#### Assignment
Although the records include pictures, print only the rest, exactly as written.

START Data for this task

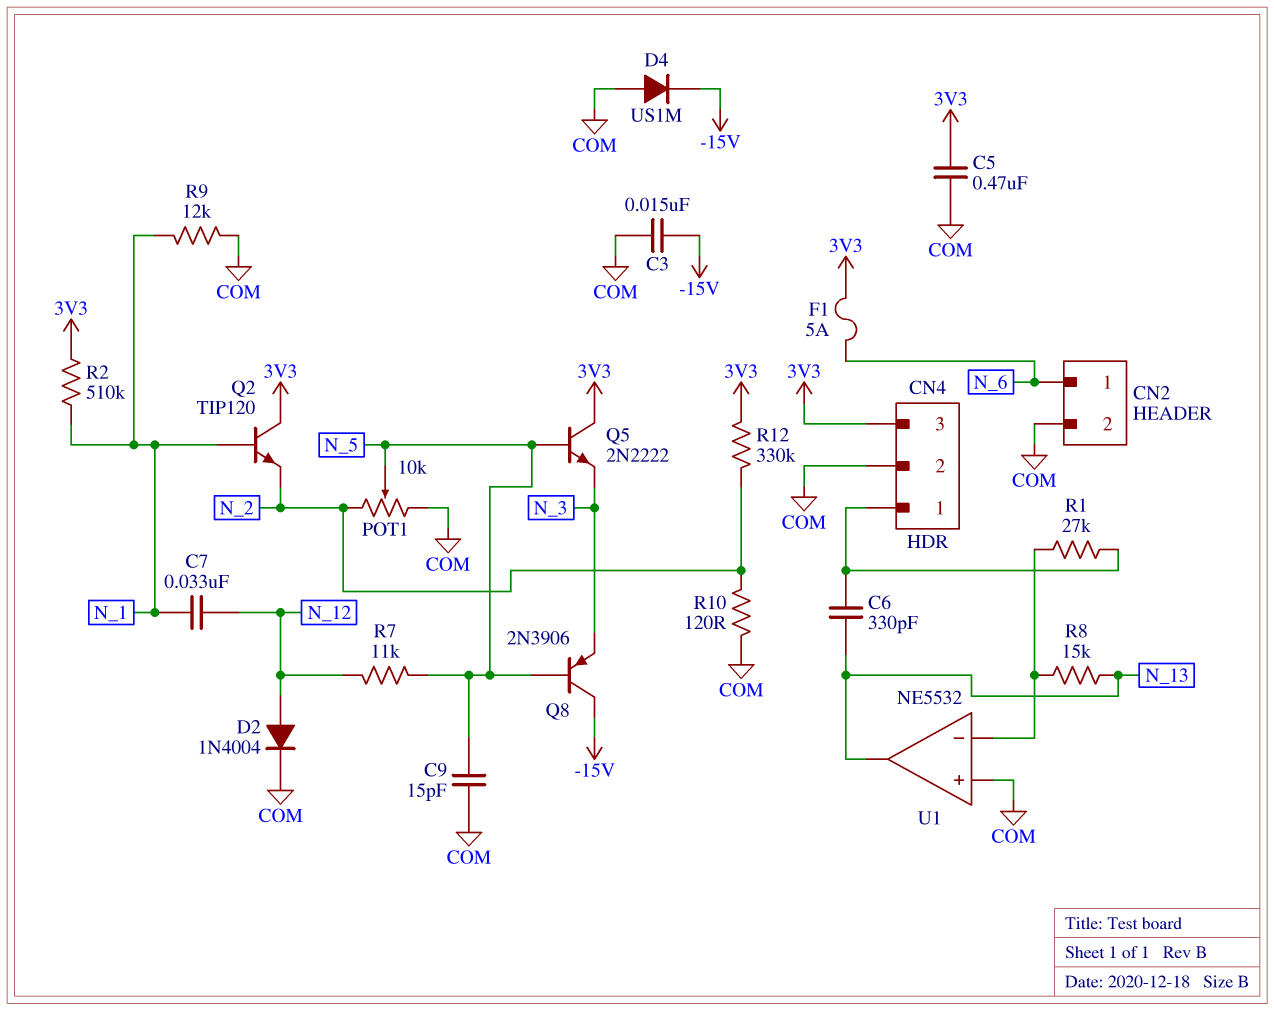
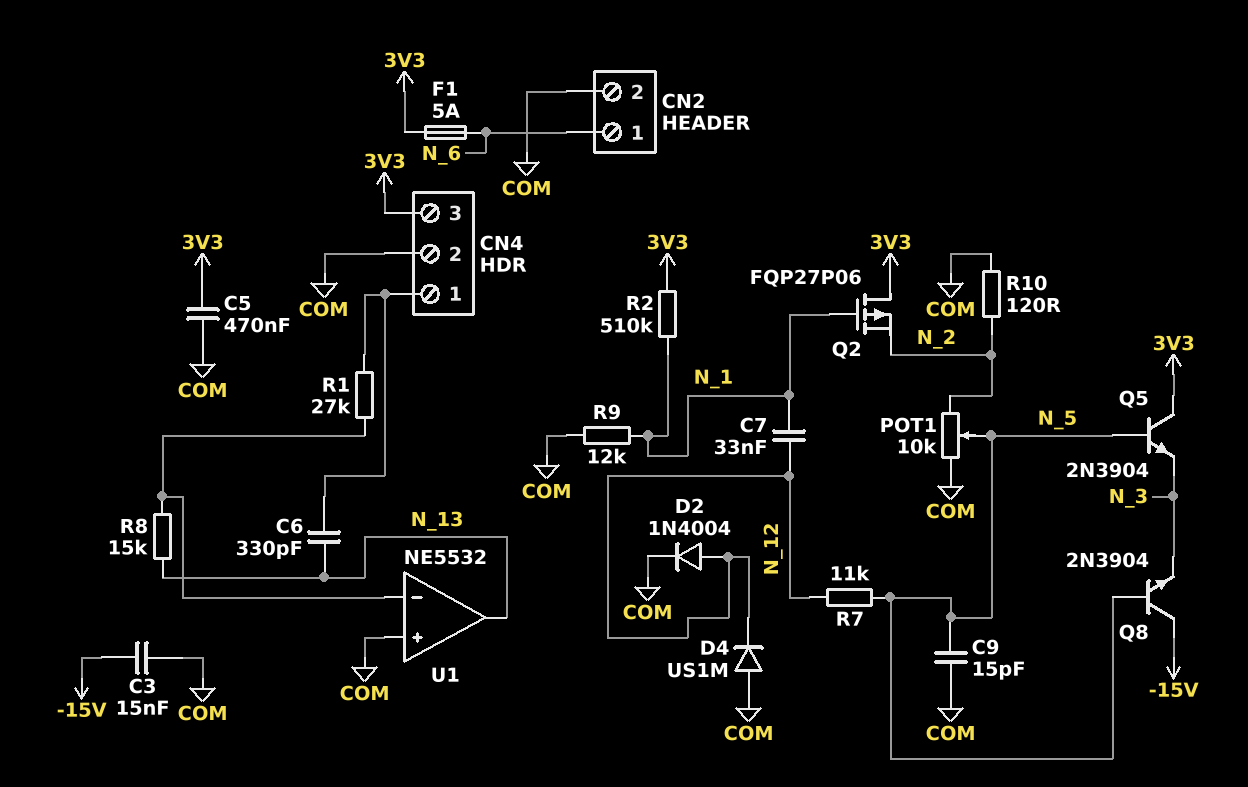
D4: diode US1M (A COM, K -15V) -> diode US1M (A COM, K N_12)
Q2: NPN TIP120 (B N_1, C 3V3, E N_2) -> PMOS FQP27P06 (G N_1, D 3V3, S N_2)
Q5: NPN 2N2222 (B N_5, C 3V3, E N_3) -> NPN 2N3904 (B N_5, C 3V3, E N_3)
Q8: PNP 2N3906 (B N_5, C -15V, E N_3) -> NPN 2N3904 (B N_5, C -15V, E N_3)
R12: 330k (3V3, N_2) -> none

END Data for this task

#### Answer space
D4: diode US1M (A COM, K -15V) -> diode US1M (A COM, K N_12)
Q2: NPN TIP120 (B N_1, C 3V3, E N_2) -> PMOS FQP27P06 (G N_1, D 3V3, S N_2)
Q5: NPN 2N2222 (B N_5, C 3V3, E N_3) -> NPN 2N3904 (B N_5, C 3V3, E N_3)
Q8: PNP 2N3906 (B N_5, C -15V, E N_3) -> NPN 2N3904 (B N_5, C -15V, E N_3)
R12: 330k (3V3, N_2) -> none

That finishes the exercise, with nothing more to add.